*** Begin section ***

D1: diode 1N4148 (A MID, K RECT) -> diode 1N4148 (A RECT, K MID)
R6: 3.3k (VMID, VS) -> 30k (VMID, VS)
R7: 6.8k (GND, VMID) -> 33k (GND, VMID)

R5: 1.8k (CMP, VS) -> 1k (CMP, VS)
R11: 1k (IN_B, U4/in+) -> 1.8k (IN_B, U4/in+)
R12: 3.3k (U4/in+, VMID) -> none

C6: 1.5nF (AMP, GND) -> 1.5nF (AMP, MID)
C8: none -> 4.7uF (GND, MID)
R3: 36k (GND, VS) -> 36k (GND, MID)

*** End section ***
*** Begin section ***

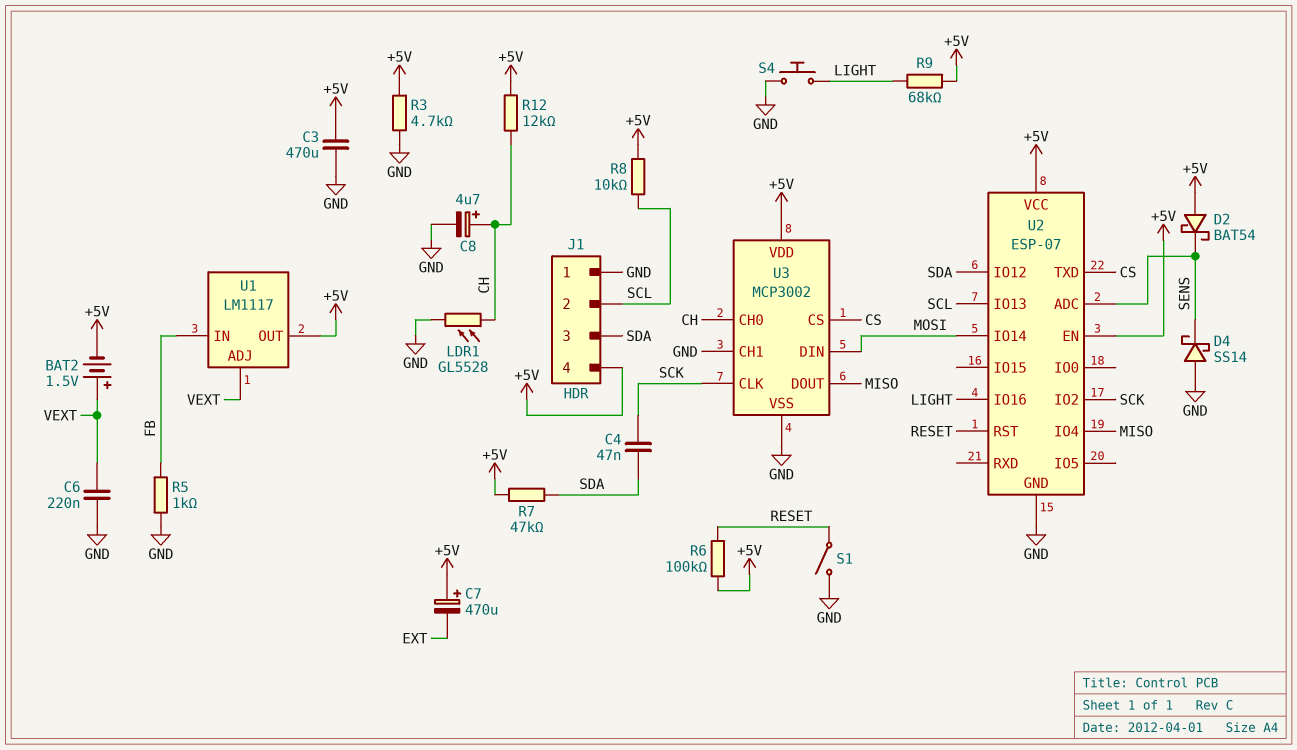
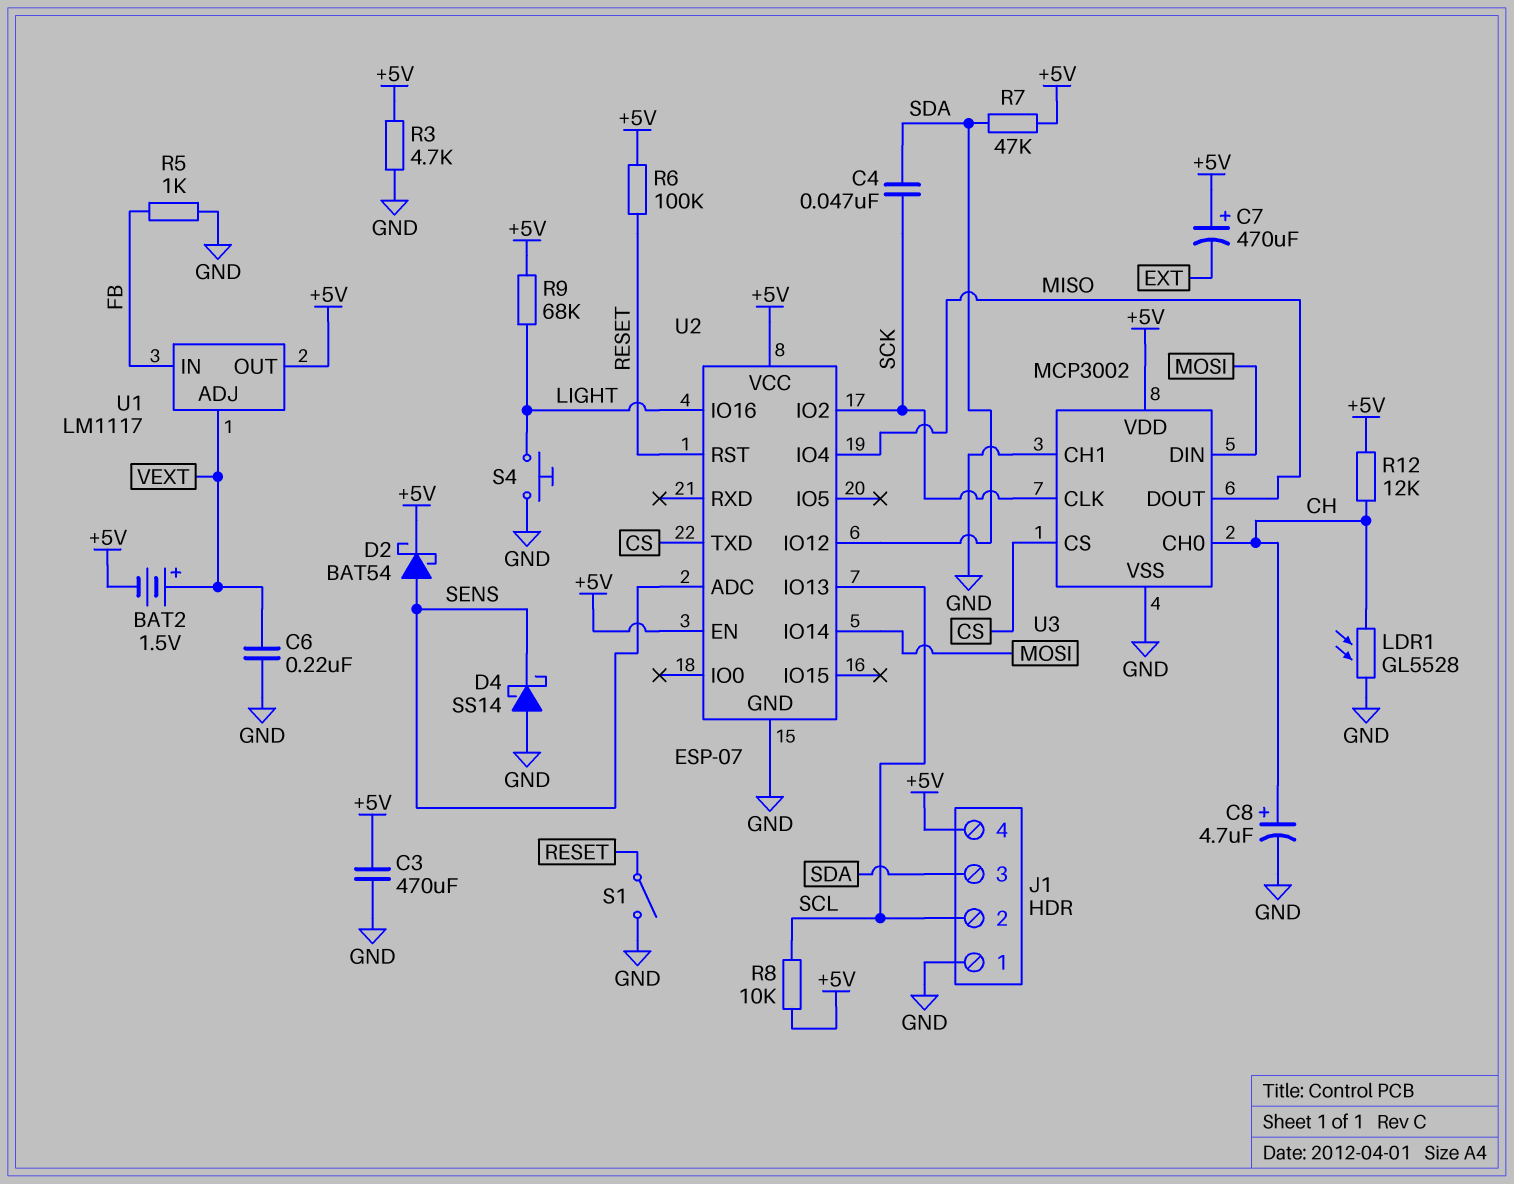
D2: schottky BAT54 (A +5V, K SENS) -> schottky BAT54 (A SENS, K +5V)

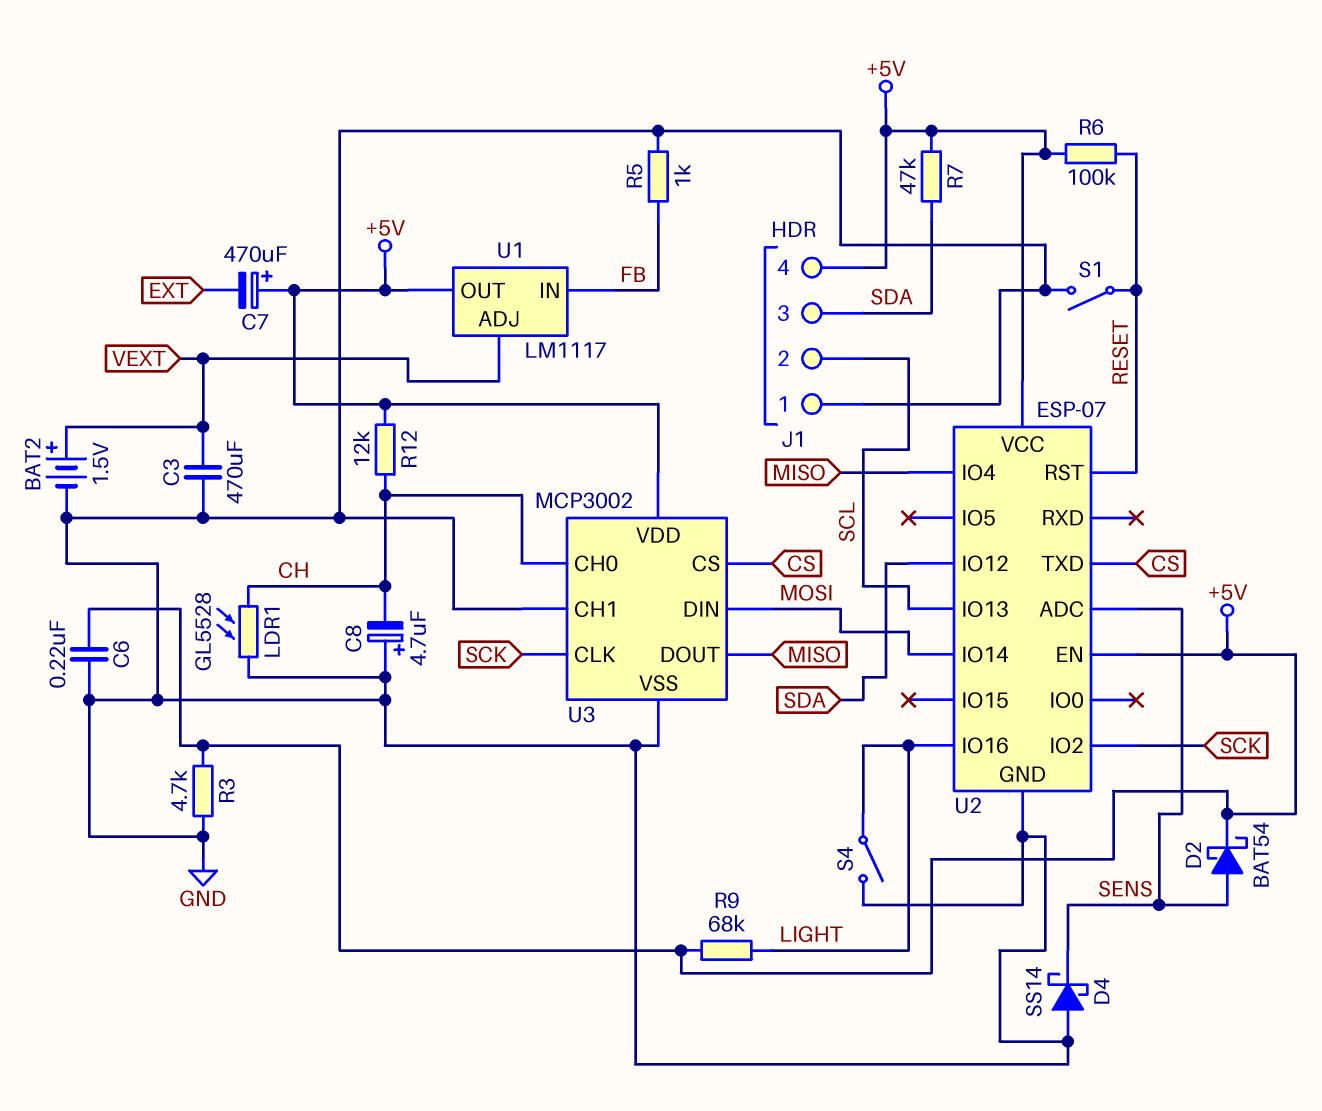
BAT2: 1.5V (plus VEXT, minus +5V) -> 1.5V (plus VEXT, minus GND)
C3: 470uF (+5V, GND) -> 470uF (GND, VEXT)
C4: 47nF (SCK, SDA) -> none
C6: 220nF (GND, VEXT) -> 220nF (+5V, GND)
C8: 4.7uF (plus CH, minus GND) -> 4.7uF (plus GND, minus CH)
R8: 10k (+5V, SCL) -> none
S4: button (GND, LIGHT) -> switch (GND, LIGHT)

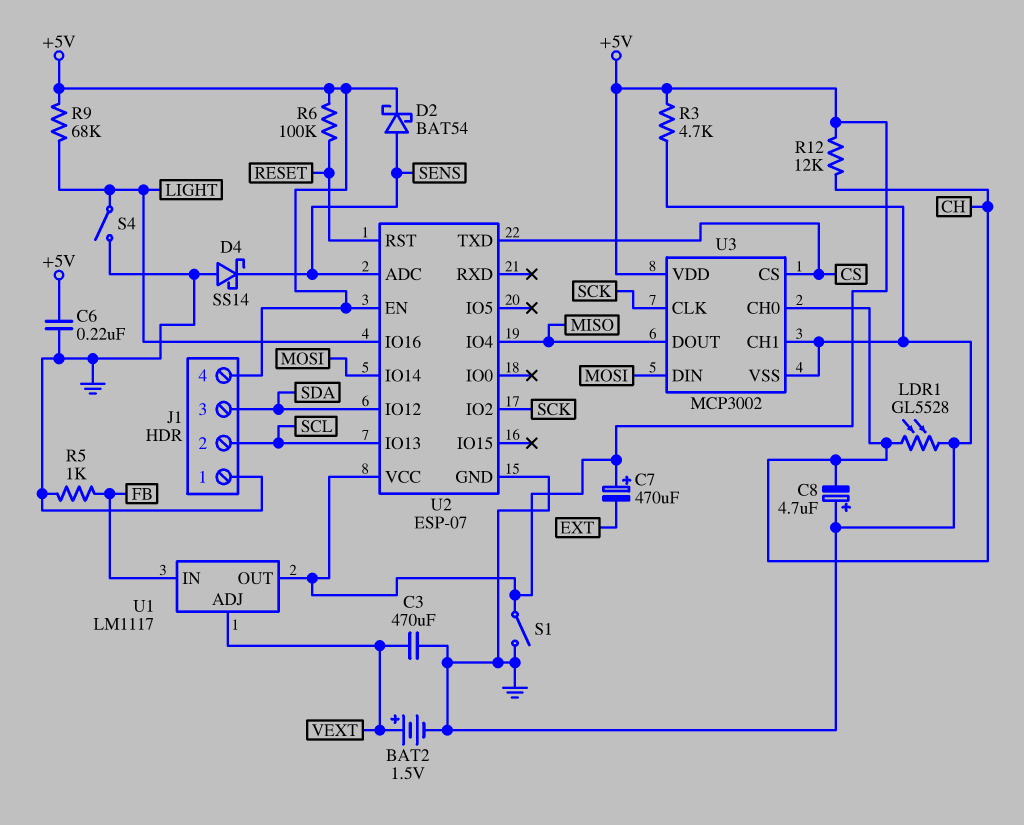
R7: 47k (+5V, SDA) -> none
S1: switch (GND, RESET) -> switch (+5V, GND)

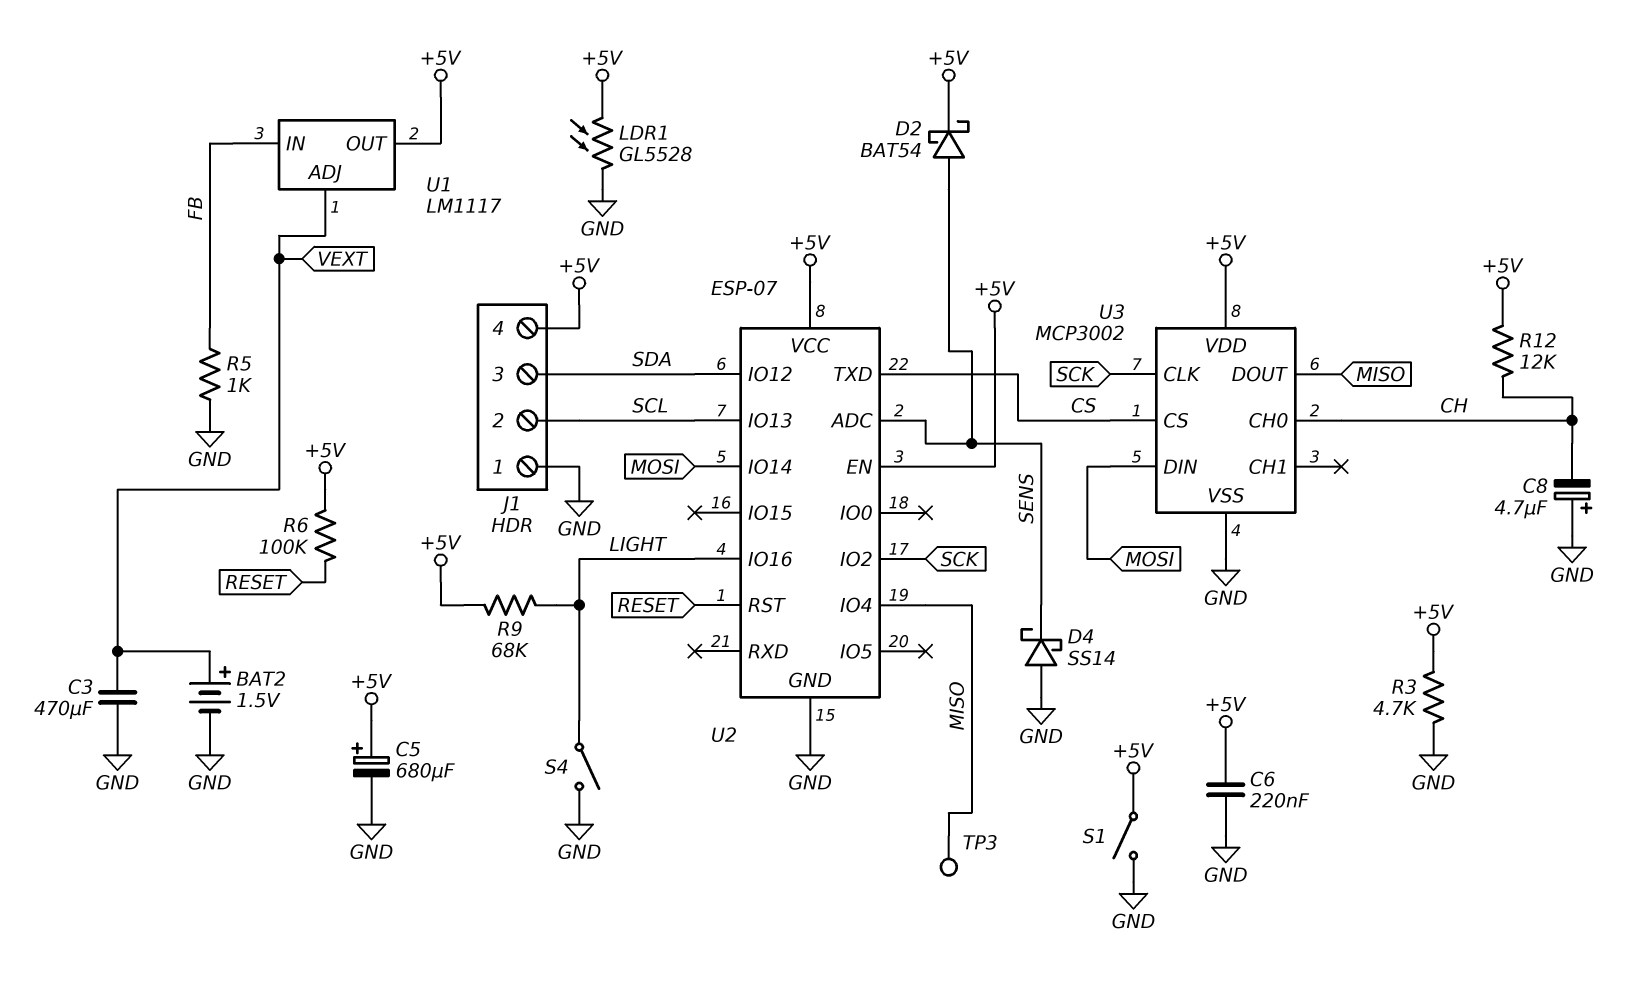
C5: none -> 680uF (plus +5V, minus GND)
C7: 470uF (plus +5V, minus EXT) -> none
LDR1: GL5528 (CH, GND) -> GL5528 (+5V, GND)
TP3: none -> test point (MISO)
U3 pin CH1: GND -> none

*** End section ***
*** Begin section ***

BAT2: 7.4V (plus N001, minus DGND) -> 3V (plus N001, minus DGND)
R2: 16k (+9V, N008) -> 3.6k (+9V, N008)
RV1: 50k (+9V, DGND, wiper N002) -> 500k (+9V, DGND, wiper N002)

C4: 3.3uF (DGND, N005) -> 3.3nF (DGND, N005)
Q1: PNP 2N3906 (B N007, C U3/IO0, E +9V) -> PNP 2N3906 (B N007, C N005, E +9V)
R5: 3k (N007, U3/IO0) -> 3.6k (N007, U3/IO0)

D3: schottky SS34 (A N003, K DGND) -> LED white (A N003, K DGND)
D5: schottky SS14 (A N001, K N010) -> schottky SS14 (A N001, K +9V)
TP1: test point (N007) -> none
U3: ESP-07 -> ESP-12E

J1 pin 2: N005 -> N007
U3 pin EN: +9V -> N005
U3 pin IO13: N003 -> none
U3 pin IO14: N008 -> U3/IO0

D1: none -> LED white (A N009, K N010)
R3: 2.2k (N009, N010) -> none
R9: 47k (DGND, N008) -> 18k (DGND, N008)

*** End section ***

**Problem to solve:**
Return a copy of each line in the records above that has "VEXT" in it.

**Task response:**
BAT2: 1.5V (plus VEXT, minus +5V) -> 1.5V (plus VEXT, minus GND)
C3: 470uF (+5V, GND) -> 470uF (GND, VEXT)
C6: 220nF (GND, VEXT) -> 220nF (+5V, GND)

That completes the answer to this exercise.